━━ Data section ━━

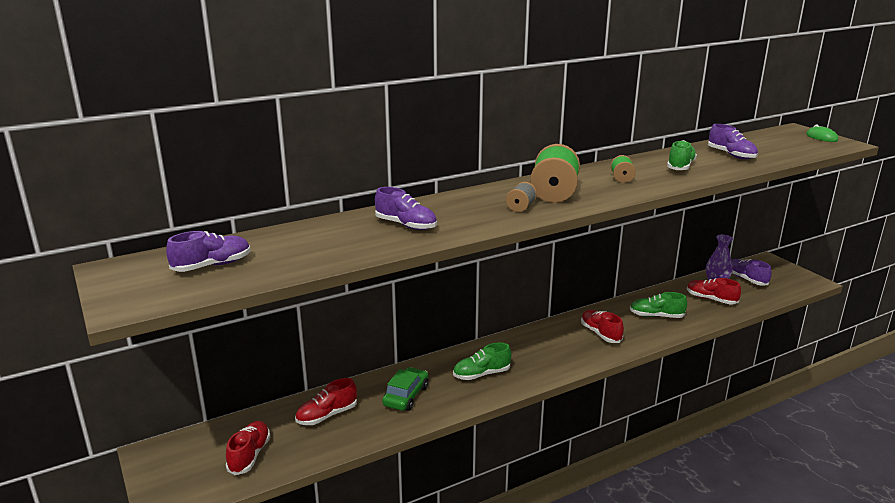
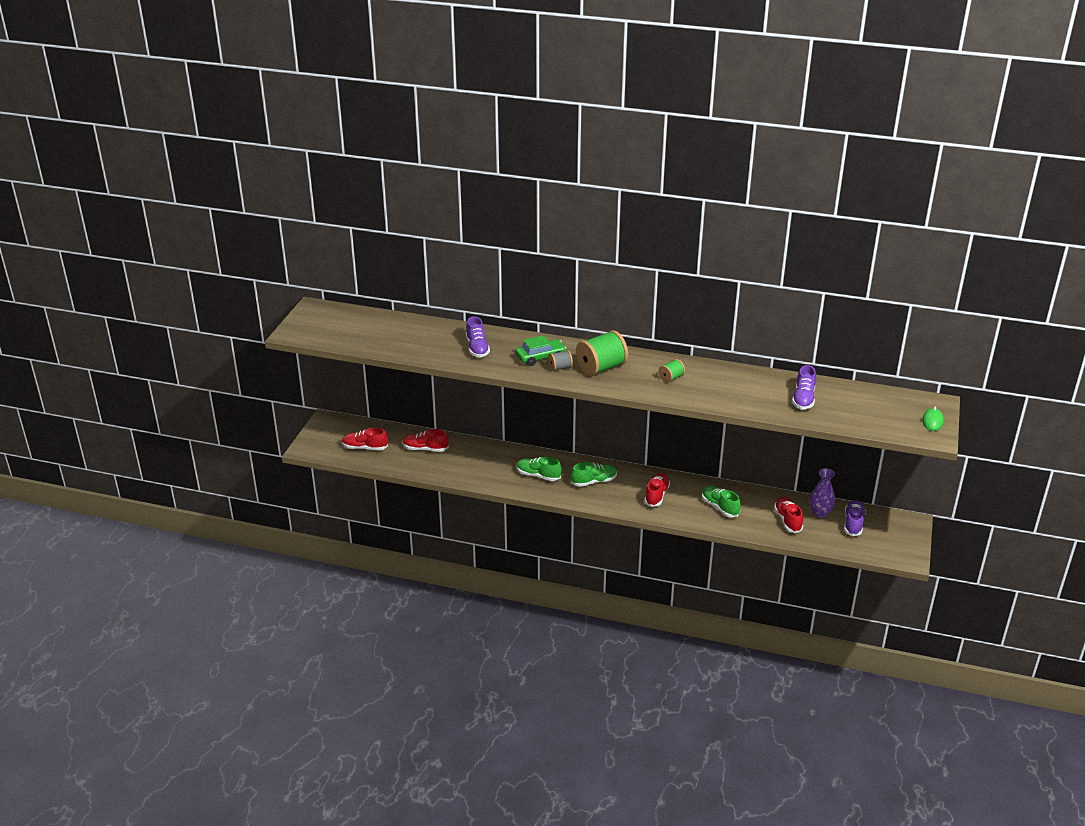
camera: 45 degrees right, 10 degrees up
(212, 266) = (353, 328): purple shoe -> none
(249, 455) = (365, 448): red shoe -> red shoe turned 135 degrees counterclockwise
(406, 396) = (478, 462): green car -> green car (540, 357)
(680, 166) = (737, 389): green shoe -> green shoe (594, 481)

━━━

§ The task
Print the data above exactly; drop every picture.

§ Answer below
camera: 45 degrees right, 10 degrees up
(212, 266) = (353, 328): purple shoe -> none
(249, 455) = (365, 448): red shoe -> red shoe turned 135 degrees counterclockwise
(406, 396) = (478, 462): green car -> green car (540, 357)
(680, 166) = (737, 389): green shoe -> green shoe (594, 481)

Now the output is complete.